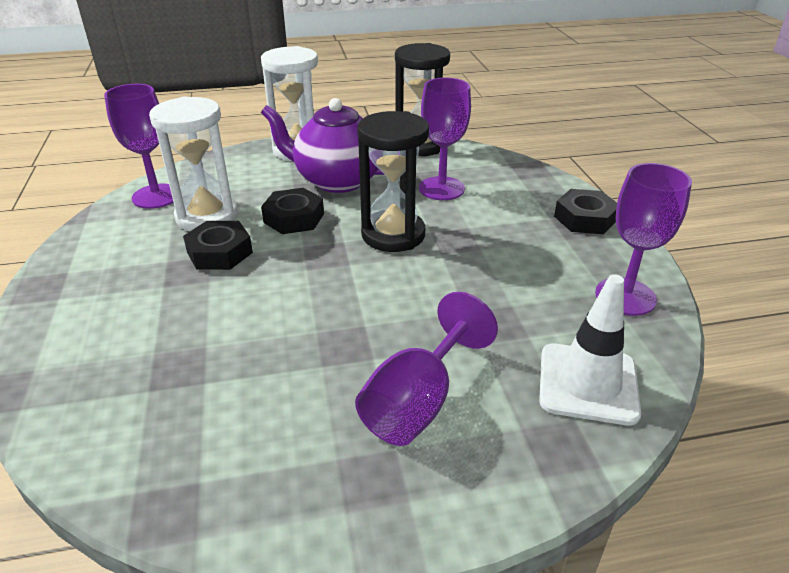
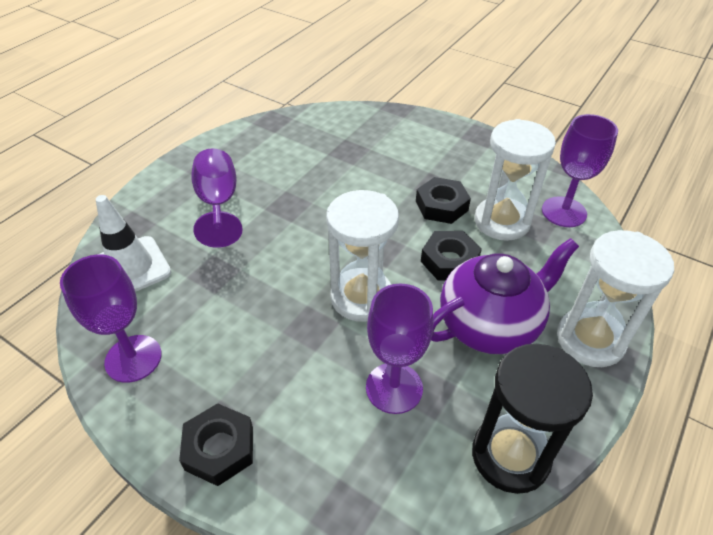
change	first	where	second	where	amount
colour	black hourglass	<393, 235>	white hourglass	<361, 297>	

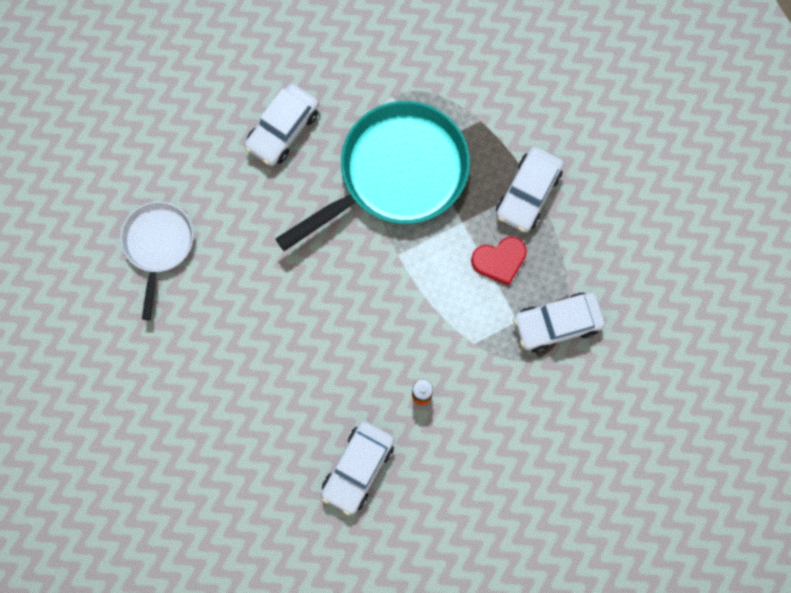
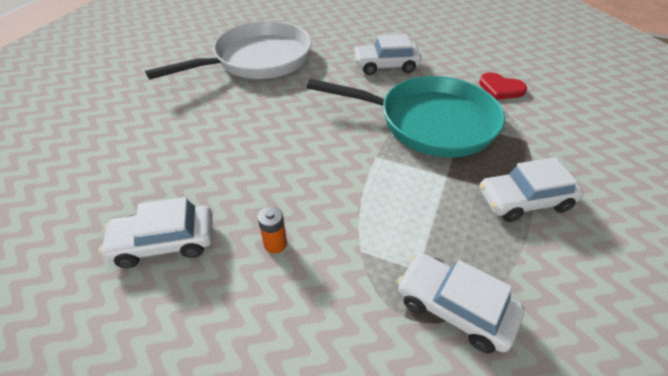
change	first	where	second	where	amount
size	white pan	<158, 245>		<257, 60>	x1.78
relocated	red heart	<499, 260>		<500, 88>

- [WHAT YOU WILL DO]: When a line in the listing above holds the word "white", copy it.

- [RESULT]:
colour	black hourglass	<393, 235>	white hourglass	<361, 297>	
size	white pan	<158, 245>		<257, 60>	x1.78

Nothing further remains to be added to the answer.